-------- Entries shown

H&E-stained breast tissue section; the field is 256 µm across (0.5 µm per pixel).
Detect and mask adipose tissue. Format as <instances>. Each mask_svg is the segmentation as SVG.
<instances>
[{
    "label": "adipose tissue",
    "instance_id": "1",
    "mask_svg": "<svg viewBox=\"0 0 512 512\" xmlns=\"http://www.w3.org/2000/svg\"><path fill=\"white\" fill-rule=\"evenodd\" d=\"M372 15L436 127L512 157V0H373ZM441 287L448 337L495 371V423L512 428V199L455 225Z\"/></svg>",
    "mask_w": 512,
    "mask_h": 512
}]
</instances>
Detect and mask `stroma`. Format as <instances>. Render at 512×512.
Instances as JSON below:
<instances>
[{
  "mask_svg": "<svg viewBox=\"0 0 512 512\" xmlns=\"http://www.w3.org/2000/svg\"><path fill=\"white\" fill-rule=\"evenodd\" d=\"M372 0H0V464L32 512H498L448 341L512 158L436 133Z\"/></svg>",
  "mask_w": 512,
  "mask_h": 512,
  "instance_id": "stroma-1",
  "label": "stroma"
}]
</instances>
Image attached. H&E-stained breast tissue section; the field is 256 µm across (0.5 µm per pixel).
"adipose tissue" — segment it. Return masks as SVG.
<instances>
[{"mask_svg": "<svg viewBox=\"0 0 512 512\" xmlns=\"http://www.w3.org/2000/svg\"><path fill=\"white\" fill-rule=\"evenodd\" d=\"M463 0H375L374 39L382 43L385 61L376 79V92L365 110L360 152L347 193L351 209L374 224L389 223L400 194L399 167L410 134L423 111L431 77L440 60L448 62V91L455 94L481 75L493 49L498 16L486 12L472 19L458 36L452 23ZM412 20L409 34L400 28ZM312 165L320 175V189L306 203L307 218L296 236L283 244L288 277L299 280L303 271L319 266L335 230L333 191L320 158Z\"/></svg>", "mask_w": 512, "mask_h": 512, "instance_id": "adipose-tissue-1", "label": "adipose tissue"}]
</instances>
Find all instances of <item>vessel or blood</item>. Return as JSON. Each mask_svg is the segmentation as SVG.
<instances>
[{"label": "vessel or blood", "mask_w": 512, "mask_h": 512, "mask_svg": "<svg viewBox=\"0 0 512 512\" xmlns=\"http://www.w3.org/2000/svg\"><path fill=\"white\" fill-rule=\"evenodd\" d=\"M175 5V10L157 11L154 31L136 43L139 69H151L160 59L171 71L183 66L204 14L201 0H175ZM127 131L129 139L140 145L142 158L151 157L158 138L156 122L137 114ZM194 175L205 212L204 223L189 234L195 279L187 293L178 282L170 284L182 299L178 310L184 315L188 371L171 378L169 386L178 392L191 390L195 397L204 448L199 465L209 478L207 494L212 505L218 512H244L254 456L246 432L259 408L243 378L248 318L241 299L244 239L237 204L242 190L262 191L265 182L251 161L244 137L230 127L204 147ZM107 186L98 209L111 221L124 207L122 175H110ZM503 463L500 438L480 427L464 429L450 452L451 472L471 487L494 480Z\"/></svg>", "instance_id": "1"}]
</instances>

----------------

§ Your task
In the entries above, find each line with the string "section" and copy it.

§ Task solution
H&E-stained breast tissue section; the field is 256 µm across (0.5 µm per pixel).
Image attached. H&E-stained breast tissue section; the field is 256 µm across (0.5 µm per pixel).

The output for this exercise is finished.